(RECORD EXCERPTS Opens)
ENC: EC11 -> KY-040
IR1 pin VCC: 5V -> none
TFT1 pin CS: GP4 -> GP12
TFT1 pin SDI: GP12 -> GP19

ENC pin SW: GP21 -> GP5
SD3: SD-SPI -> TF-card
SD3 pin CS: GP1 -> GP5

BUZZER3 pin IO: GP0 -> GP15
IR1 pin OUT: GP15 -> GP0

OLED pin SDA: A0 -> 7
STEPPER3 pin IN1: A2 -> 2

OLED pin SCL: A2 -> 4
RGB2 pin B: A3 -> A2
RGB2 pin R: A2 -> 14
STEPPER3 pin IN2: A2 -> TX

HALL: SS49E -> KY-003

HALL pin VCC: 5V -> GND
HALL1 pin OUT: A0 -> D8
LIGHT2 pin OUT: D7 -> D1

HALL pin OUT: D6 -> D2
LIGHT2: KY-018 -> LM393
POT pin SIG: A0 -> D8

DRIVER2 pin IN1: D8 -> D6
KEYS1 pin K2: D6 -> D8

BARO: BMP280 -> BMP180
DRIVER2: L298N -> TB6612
(RECORD EXCERPTS Closes)
WHAT THE TASK ASKS —
Each line from the top of the entries above through the line containing "BARO: BMP280 -> BMP180" must be transcribed exactly, and no other line may appear.

EXERCISE SOLUTION —
ENC: EC11 -> KY-040
IR1 pin VCC: 5V -> none
TFT1 pin CS: GP4 -> GP12
TFT1 pin SDI: GP12 -> GP19

ENC pin SW: GP21 -> GP5
SD3: SD-SPI -> TF-card
SD3 pin CS: GP1 -> GP5

BUZZER3 pin IO: GP0 -> GP15
IR1 pin OUT: GP15 -> GP0

OLED pin SDA: A0 -> 7
STEPPER3 pin IN1: A2 -> 2

OLED pin SCL: A2 -> 4
RGB2 pin B: A3 -> A2
RGB2 pin R: A2 -> 14
STEPPER3 pin IN2: A2 -> TX

HALL: SS49E -> KY-003

HALL pin VCC: 5V -> GND
HALL1 pin OUT: A0 -> D8
LIGHT2 pin OUT: D7 -> D1

HALL pin OUT: D6 -> D2
LIGHT2: KY-018 -> LM393
POT pin SIG: A0 -> D8

DRIVER2 pin IN1: D8 -> D6
KEYS1 pin K2: D6 -> D8

BARO: BMP280 -> BMP180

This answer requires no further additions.